──────── Recorded data

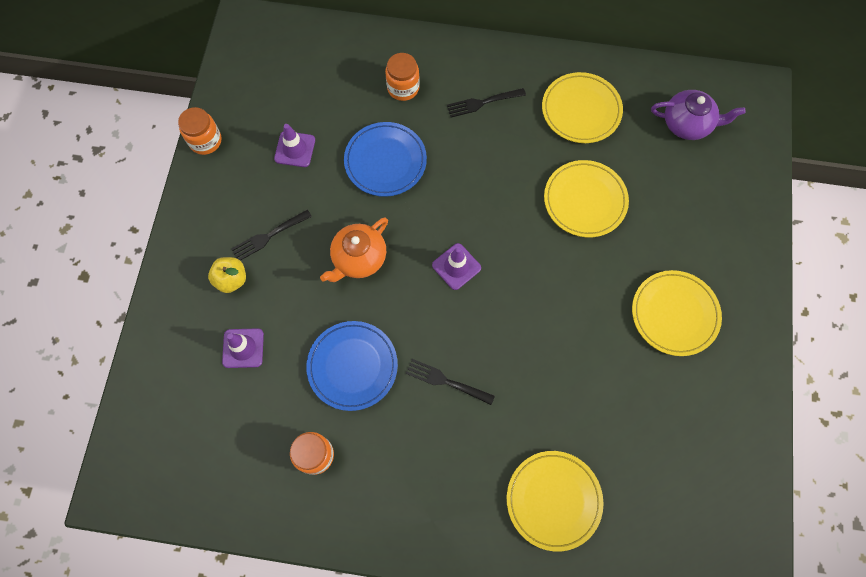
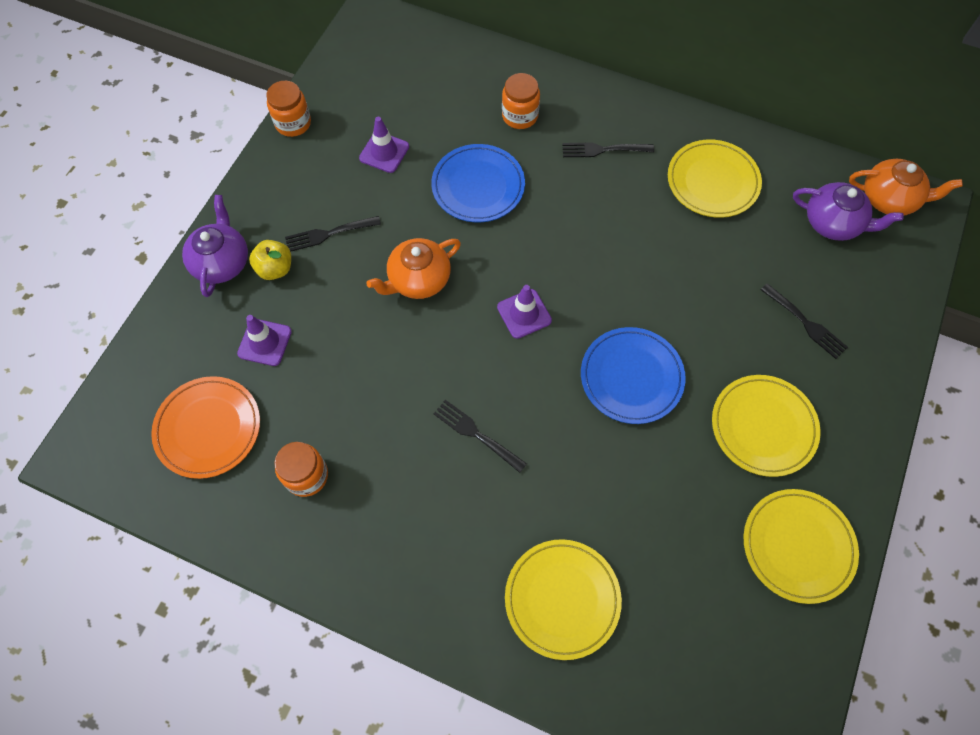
camera: 15 degrees right, 5 degrees down
blue plate [306,321,398,411] -> blue plate moved to [581,327,686,424]
yellow plate [544,160,629,237] -> yellow plate moved to [744,489,859,604]
none -> orange plate [151,376,260,479]
none -> purple teapot [182,195,248,297]
none -> black fork [761,283,848,359]
none -> orange teapot [849,159,963,215]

────────────────

Activity. Your task is to set down every entry exactly, leaving out any picture it contains.

Solution for this exercise.
camera: 15 degrees right, 5 degrees down
blue plate [306,321,398,411] -> blue plate moved to [581,327,686,424]
yellow plate [544,160,629,237] -> yellow plate moved to [744,489,859,604]
none -> orange plate [151,376,260,479]
none -> purple teapot [182,195,248,297]
none -> black fork [761,283,848,359]
none -> orange teapot [849,159,963,215]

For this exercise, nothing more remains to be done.